> _DATA_:
────────

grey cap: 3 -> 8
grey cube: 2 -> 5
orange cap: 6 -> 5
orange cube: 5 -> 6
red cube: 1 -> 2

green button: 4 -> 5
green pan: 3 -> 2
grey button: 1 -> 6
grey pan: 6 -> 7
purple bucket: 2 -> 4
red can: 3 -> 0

────────

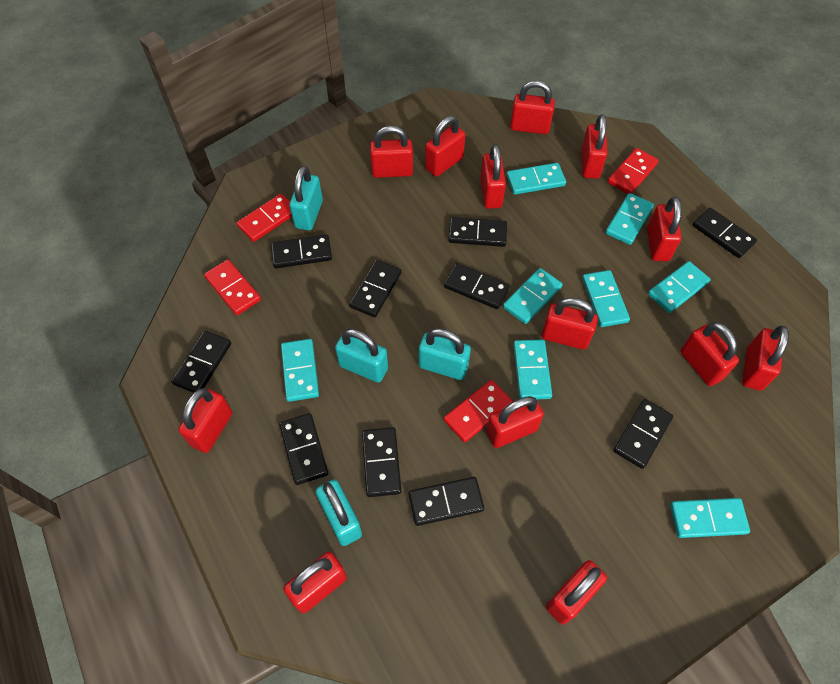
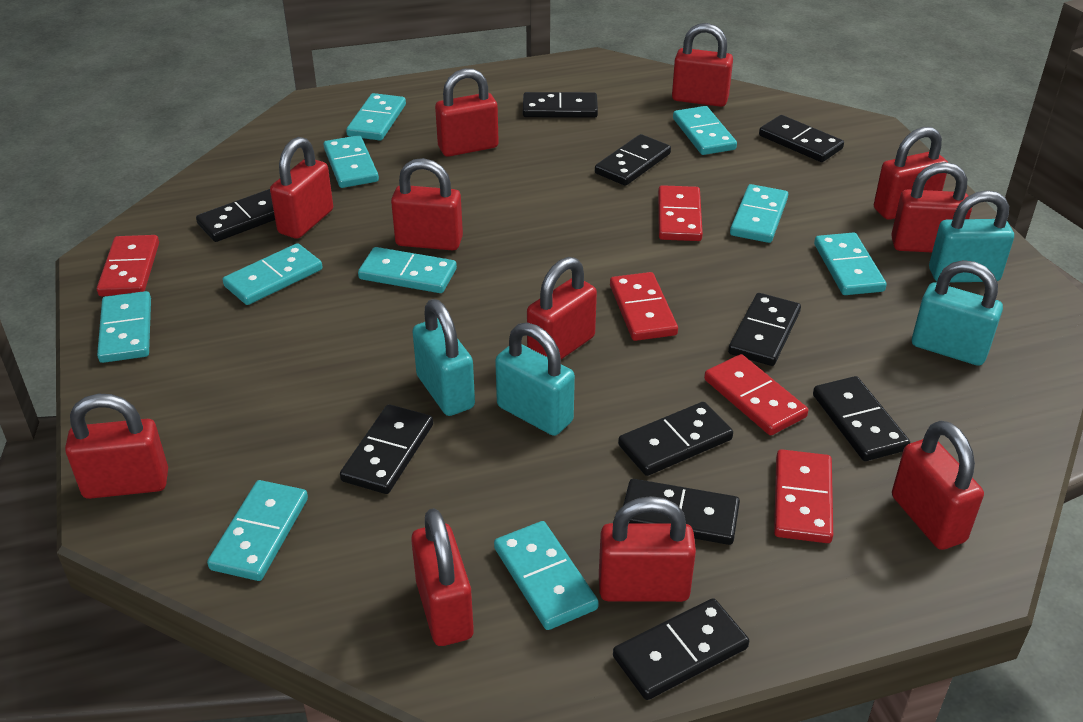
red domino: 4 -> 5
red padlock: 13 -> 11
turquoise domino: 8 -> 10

────────

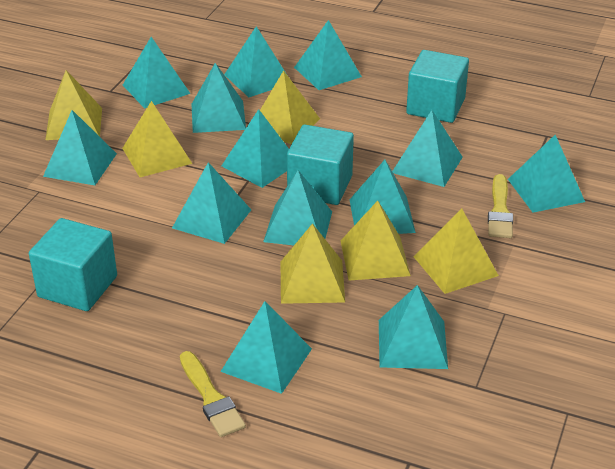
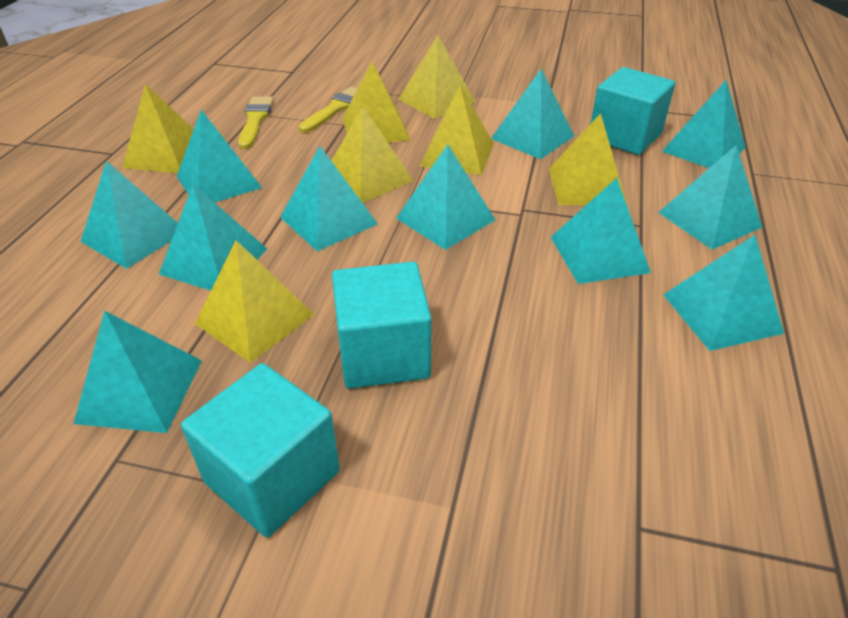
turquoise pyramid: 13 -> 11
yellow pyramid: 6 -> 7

────────

Tally every line in the listing above that contains "turquoise", then state only the total.

> _WRITTEN RESPONSE_: 2